Task brief
Scan the data below for the string "satellite". Show every line where it turns up.

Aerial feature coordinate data
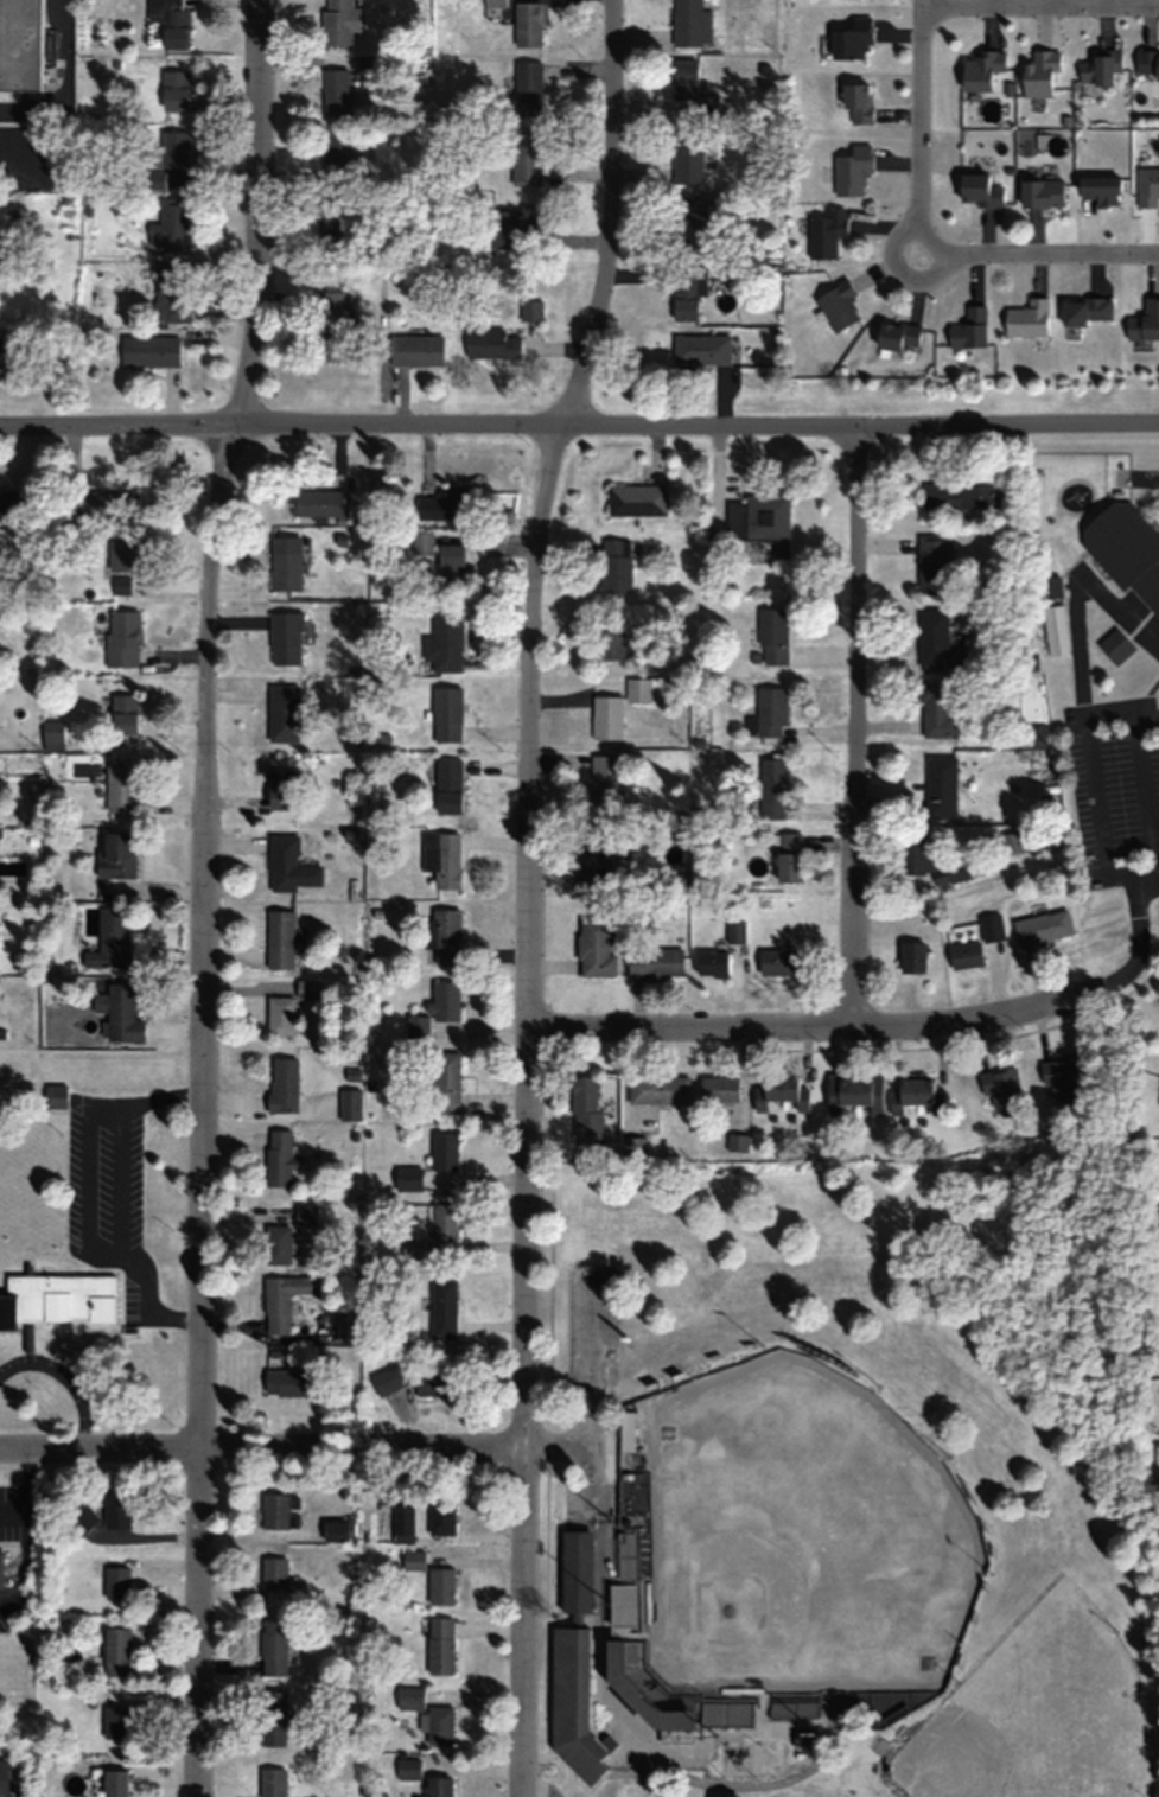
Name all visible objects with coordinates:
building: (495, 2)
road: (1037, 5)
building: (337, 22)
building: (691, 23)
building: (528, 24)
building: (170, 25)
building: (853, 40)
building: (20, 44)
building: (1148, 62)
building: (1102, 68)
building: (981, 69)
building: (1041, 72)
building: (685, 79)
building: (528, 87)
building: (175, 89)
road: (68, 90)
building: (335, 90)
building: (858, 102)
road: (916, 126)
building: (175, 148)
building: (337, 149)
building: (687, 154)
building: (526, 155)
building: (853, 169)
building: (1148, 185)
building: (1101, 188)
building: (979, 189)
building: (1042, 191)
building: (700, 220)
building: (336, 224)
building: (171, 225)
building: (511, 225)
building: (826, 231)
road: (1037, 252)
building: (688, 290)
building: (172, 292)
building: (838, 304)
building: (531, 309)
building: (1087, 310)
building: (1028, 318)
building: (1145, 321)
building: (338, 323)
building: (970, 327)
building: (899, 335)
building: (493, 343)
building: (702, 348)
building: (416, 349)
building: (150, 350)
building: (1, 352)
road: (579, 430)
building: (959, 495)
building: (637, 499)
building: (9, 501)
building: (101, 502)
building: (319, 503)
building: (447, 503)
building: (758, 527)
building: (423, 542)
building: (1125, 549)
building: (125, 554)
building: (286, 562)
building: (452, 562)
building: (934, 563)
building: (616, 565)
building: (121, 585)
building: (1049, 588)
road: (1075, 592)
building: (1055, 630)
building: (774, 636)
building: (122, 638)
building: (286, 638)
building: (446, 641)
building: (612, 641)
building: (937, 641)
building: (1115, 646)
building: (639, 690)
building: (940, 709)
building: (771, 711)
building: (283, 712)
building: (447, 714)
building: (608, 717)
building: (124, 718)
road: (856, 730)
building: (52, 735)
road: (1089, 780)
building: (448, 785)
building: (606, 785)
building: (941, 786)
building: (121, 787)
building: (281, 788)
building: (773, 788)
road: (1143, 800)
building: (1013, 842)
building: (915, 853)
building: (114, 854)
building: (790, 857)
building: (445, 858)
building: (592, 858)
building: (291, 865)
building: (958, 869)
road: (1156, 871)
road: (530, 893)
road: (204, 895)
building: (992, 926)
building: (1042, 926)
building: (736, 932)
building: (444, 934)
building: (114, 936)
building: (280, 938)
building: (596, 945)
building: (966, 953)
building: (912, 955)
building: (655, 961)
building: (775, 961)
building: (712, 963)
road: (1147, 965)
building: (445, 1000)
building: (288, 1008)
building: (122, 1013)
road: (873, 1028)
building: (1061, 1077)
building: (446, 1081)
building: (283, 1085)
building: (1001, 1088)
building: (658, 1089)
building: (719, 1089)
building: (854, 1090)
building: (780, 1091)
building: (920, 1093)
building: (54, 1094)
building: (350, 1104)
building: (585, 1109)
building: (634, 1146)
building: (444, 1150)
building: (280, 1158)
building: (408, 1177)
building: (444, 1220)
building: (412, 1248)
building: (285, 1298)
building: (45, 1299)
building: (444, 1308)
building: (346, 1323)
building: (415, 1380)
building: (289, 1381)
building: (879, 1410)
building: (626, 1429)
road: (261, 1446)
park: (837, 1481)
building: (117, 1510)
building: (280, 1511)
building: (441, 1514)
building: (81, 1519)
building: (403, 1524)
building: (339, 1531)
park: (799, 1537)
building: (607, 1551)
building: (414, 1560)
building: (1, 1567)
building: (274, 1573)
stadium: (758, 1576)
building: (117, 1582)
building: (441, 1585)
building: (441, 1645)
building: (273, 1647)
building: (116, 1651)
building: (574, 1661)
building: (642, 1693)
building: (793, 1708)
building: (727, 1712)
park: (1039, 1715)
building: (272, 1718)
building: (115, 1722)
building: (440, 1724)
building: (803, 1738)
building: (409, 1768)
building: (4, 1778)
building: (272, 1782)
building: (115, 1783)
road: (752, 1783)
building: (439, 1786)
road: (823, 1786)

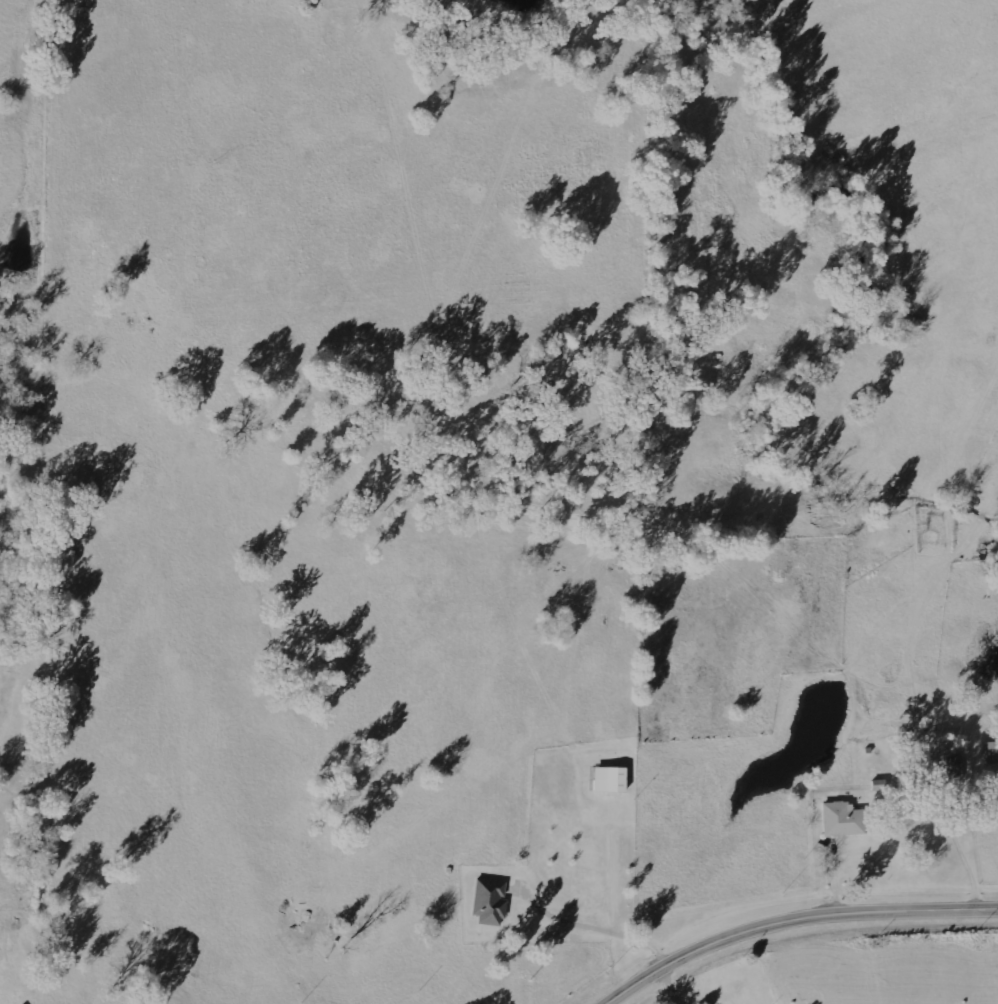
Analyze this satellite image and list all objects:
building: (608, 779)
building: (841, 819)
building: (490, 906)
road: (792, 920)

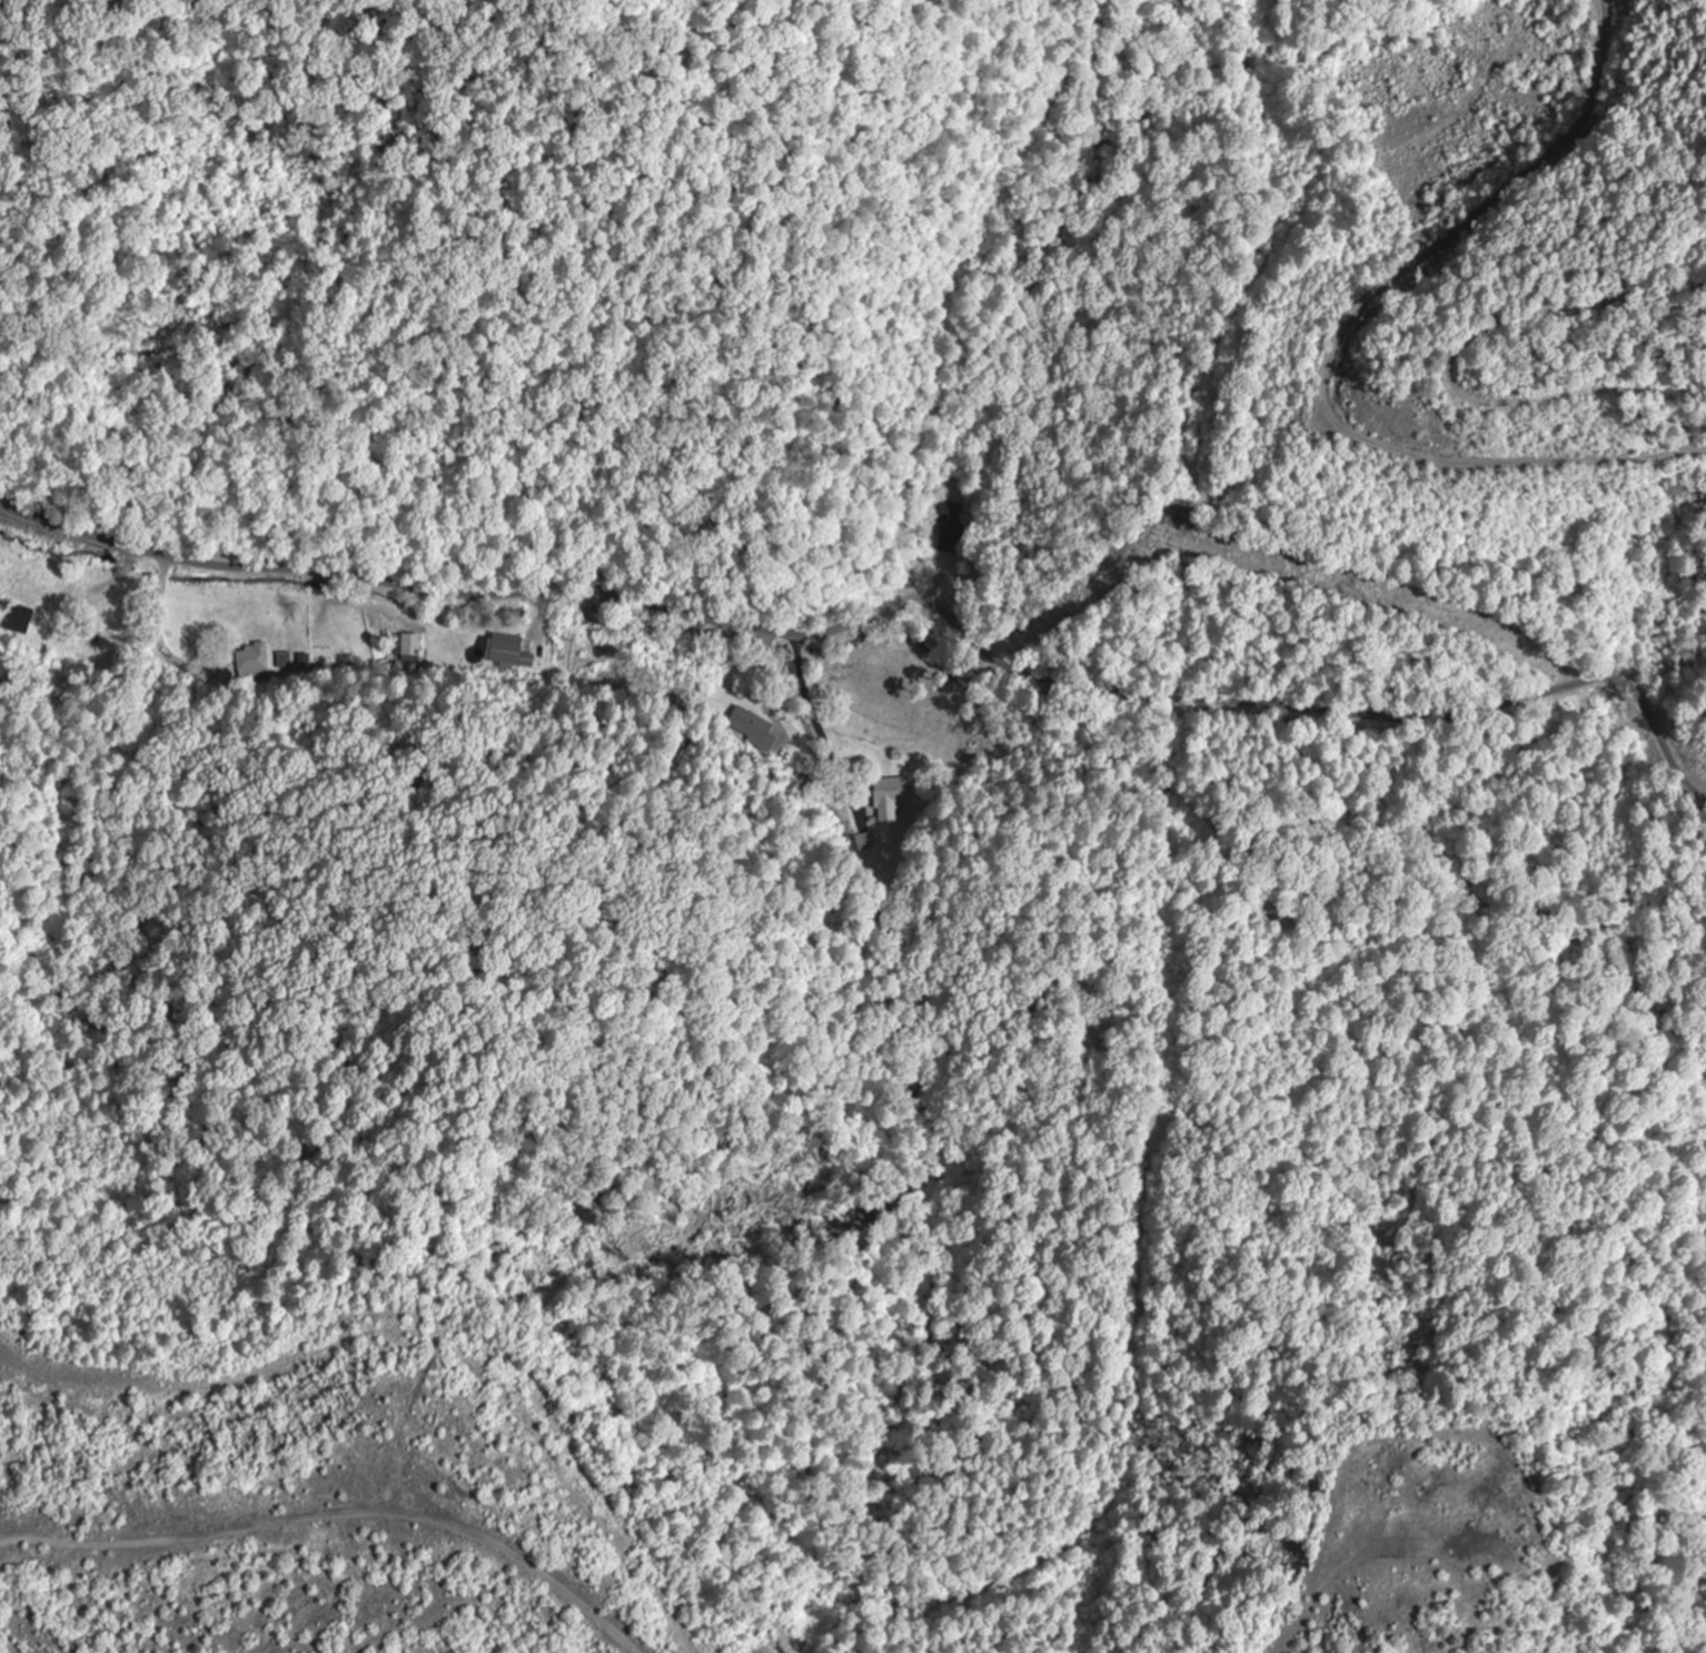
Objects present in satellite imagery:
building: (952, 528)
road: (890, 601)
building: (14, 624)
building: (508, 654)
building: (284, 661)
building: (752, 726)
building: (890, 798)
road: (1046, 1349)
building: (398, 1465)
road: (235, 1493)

Solved exercise
Analyze this satellite image and list all objects:
Objects present in satellite imagery:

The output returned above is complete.